Records contained in a dataset:

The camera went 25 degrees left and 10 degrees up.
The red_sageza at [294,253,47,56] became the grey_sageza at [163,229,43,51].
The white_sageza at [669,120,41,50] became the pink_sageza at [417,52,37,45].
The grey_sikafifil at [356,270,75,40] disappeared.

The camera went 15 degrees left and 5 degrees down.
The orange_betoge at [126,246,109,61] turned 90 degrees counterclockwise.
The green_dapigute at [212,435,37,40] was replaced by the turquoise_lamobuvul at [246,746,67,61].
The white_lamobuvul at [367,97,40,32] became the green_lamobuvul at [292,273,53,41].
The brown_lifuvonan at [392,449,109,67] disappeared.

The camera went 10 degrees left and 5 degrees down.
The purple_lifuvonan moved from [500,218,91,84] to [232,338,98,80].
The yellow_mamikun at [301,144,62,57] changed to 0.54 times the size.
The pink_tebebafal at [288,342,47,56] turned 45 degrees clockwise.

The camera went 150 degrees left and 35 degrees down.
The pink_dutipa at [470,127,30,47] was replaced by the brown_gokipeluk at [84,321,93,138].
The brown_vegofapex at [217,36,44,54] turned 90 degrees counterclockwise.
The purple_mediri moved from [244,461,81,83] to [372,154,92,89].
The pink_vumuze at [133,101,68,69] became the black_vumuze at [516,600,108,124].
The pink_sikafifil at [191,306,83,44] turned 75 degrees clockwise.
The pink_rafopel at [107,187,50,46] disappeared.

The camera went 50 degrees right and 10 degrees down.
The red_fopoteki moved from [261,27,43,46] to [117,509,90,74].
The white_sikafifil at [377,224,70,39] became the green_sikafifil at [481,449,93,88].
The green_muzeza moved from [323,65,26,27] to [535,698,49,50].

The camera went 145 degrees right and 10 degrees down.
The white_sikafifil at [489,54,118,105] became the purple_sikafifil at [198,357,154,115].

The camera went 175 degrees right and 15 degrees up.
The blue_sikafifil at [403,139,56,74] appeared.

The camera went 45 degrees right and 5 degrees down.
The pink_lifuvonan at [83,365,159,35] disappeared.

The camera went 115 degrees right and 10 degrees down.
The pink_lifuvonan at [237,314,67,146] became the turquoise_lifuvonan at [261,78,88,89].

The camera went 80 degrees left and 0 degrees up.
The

◆ Work instruction:
An exact copy of every record is needed.

◆ Output:
The camera went 25 degrees left and 10 degrees up.
The red_sageza at [294,253,47,56] became the grey_sageza at [163,229,43,51].
The white_sageza at [669,120,41,50] became the pink_sageza at [417,52,37,45].
The grey_sikafifil at [356,270,75,40] disappeared.

The camera went 15 degrees left and 5 degrees down.
The orange_betoge at [126,246,109,61] turned 90 degrees counterclockwise.
The green_dapigute at [212,435,37,40] was replaced by the turquoise_lamobuvul at [246,746,67,61].
The white_lamobuvul at [367,97,40,32] became the green_lamobuvul at [292,273,53,41].
The brown_lifuvonan at [392,449,109,67] disappeared.

The camera went 10 degrees left and 5 degrees down.
The purple_lifuvonan moved from [500,218,91,84] to [232,338,98,80].
The yellow_mamikun at [301,144,62,57] changed to 0.54 times the size.
The pink_tebebafal at [288,342,47,56] turned 45 degrees clockwise.

The camera went 150 degrees left and 35 degrees down.
The pink_dutipa at [470,127,30,47] was replaced by the brown_gokipeluk at [84,321,93,138].
The brown_vegofapex at [217,36,44,54] turned 90 degrees counterclockwise.
The purple_mediri moved from [244,461,81,83] to [372,154,92,89].
The pink_vumuze at [133,101,68,69] became the black_vumuze at [516,600,108,124].
The pink_sikafifil at [191,306,83,44] turned 75 degrees clockwise.
The pink_rafopel at [107,187,50,46] disappeared.

The camera went 50 degrees right and 10 degrees down.
The red_fopoteki moved from [261,27,43,46] to [117,509,90,74].
The white_sikafifil at [377,224,70,39] became the green_sikafifil at [481,449,93,88].
The green_muzeza moved from [323,65,26,27] to [535,698,49,50].

The camera went 145 degrees right and 10 degrees down.
The white_sikafifil at [489,54,118,105] became the purple_sikafifil at [198,357,154,115].

The camera went 175 degrees right and 15 degrees up.
The blue_sikafifil at [403,139,56,74] appeared.

The camera went 45 degrees right and 5 degrees down.
The pink_lifuvonan at [83,365,159,35] disappeared.

The camera went 115 degrees right and 10 degrees down.
The pink_lifuvonan at [237,314,67,146] became the turquoise_lifuvonan at [261,78,88,89].

The camera went 80 degrees left and 0 degrees up.
The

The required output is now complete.